Colored object counts:
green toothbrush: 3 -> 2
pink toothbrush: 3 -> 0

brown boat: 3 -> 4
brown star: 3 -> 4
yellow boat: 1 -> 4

...

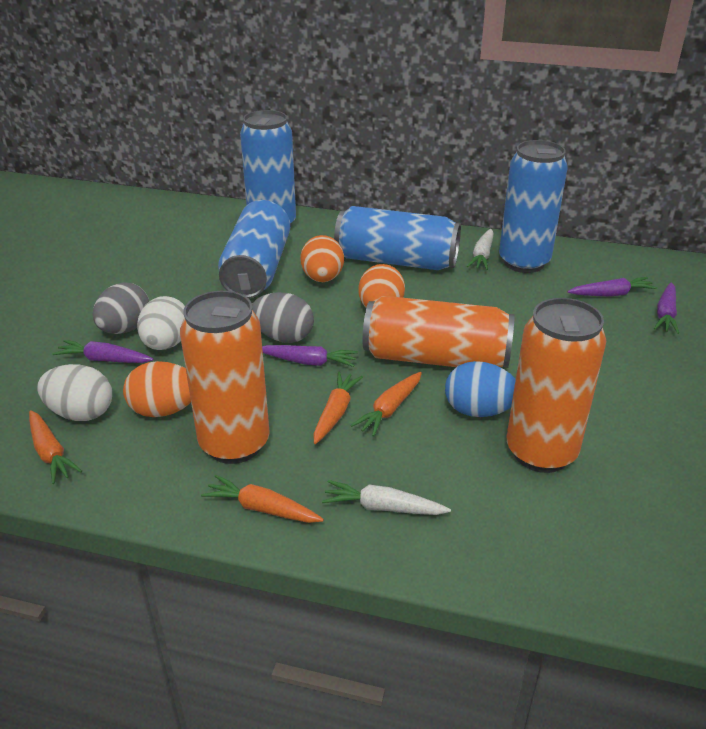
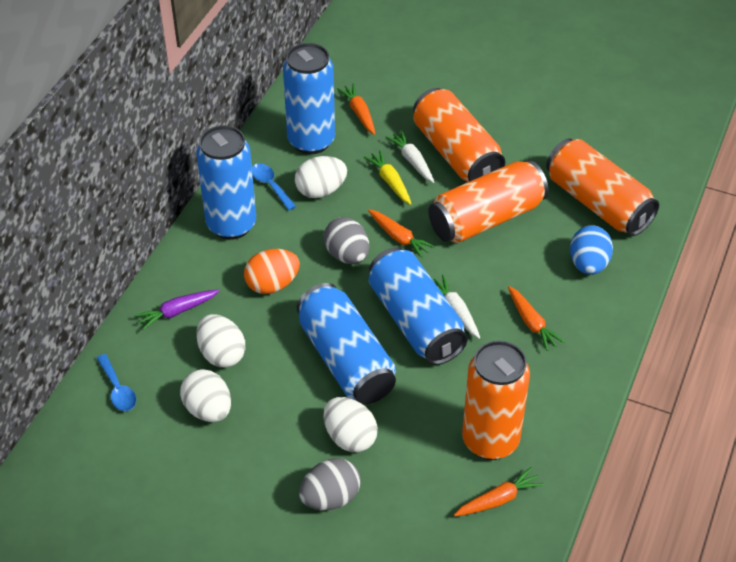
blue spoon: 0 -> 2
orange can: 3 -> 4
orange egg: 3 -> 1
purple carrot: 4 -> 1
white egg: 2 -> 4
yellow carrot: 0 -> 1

• Task requirements:
Could you set down, exactly as written, the lines above between the one holding "green toothbrush: 3 -> 2" and the one holding "yellow boat: 1 -> 4", inclusive, and nothing more?

• Task response:
green toothbrush: 3 -> 2
pink toothbrush: 3 -> 0

brown boat: 3 -> 4
brown star: 3 -> 4
yellow boat: 1 -> 4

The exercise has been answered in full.